» **WHAT NEEDS TO BE DONE**
Please return each entry exactly as it appears, but not the pictures.

Data extracted from a collection

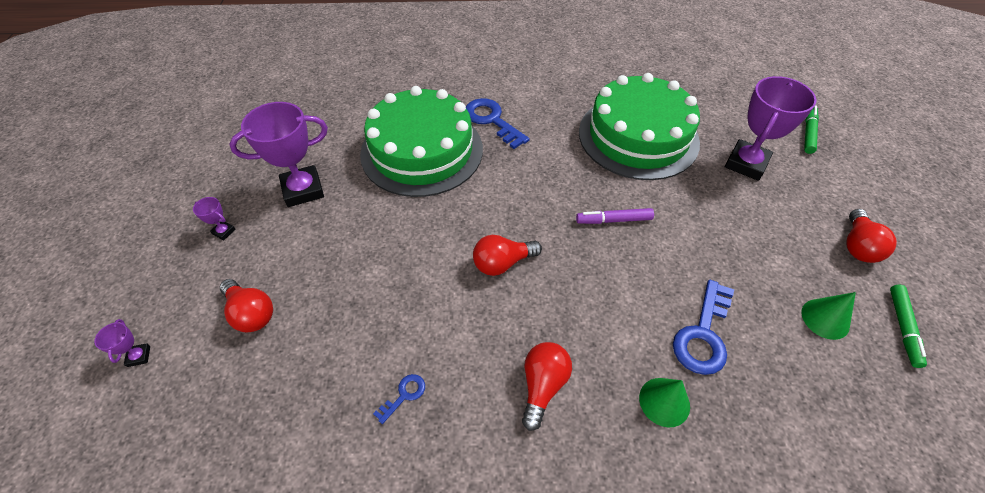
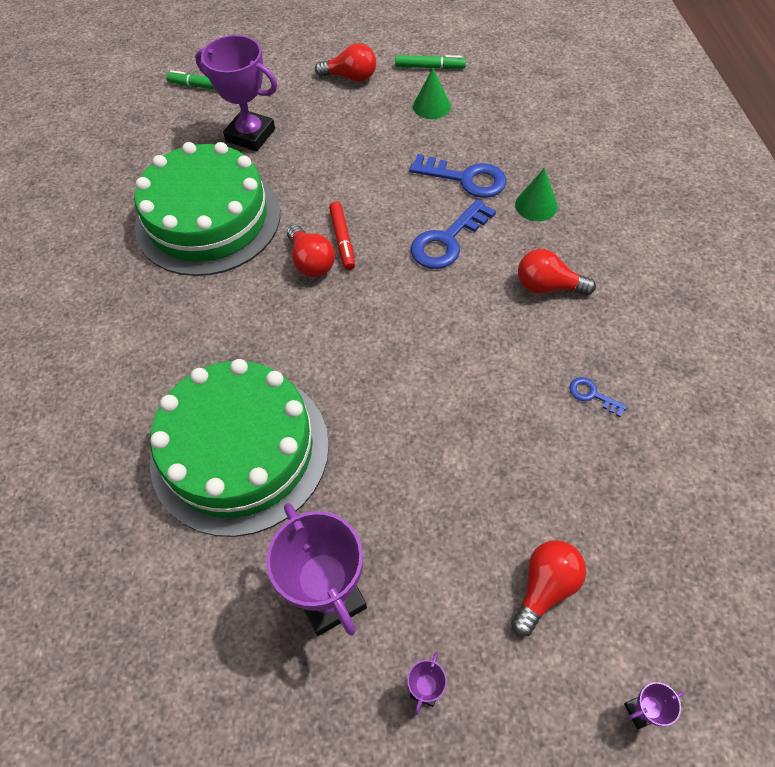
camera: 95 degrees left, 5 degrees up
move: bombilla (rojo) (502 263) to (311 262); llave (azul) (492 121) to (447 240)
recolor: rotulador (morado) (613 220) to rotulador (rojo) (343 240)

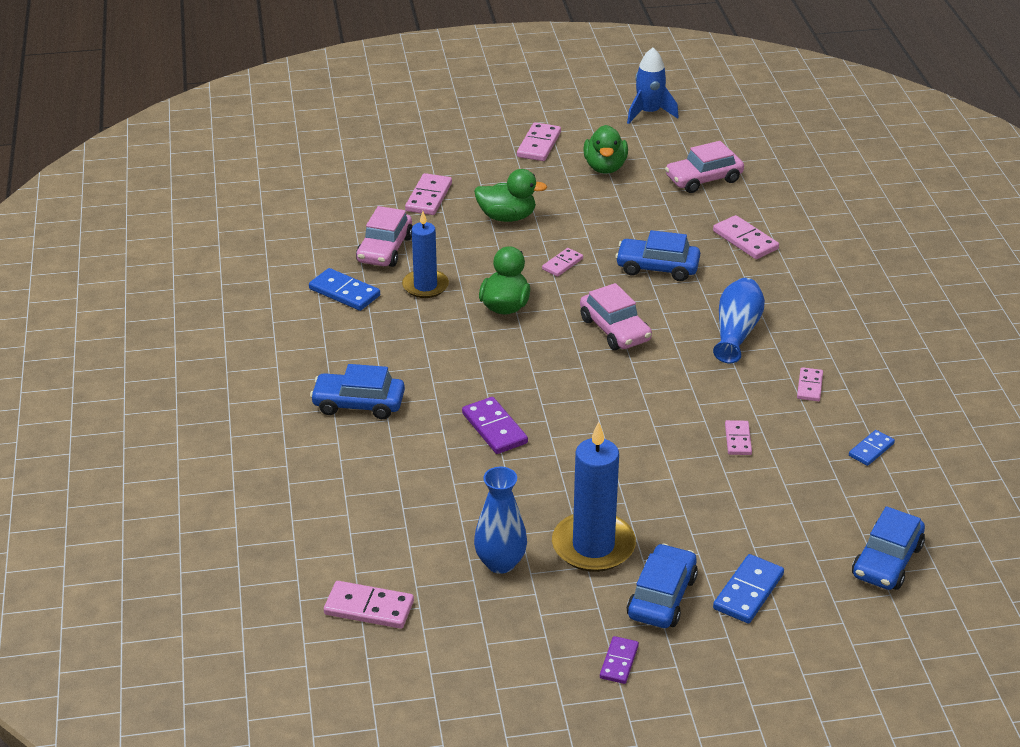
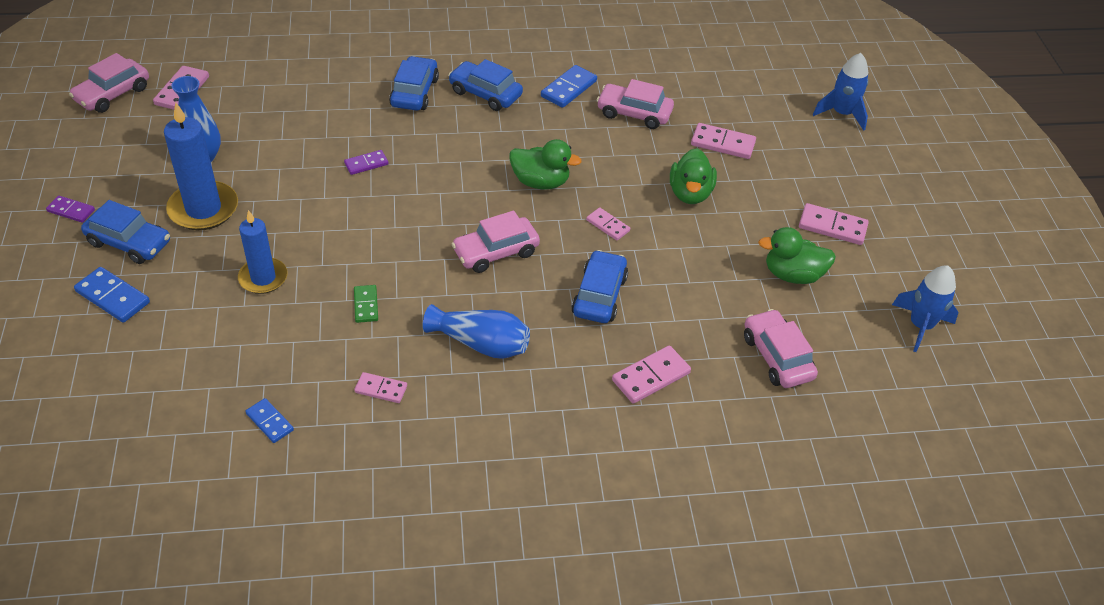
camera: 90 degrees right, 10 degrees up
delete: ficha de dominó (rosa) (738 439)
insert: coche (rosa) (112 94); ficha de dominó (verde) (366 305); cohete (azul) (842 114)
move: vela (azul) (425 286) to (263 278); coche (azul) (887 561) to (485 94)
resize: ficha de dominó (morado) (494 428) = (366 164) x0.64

» **RESPONSE TO THE EXERCISE**
camera: 95 degrees left, 5 degrees up
move: bombilla (rojo) (502 263) to (311 262); llave (azul) (492 121) to (447 240)
recolor: rotulador (morado) (613 220) to rotulador (rojo) (343 240)

camera: 90 degrees right, 10 degrees up
delete: ficha de dominó (rosa) (738 439)
insert: coche (rosa) (112 94); ficha de dominó (verde) (366 305); cohete (azul) (842 114)
move: vela (azul) (425 286) to (263 278); coche (azul) (887 561) to (485 94)
resize: ficha de dominó (morado) (494 428) = (366 164) x0.64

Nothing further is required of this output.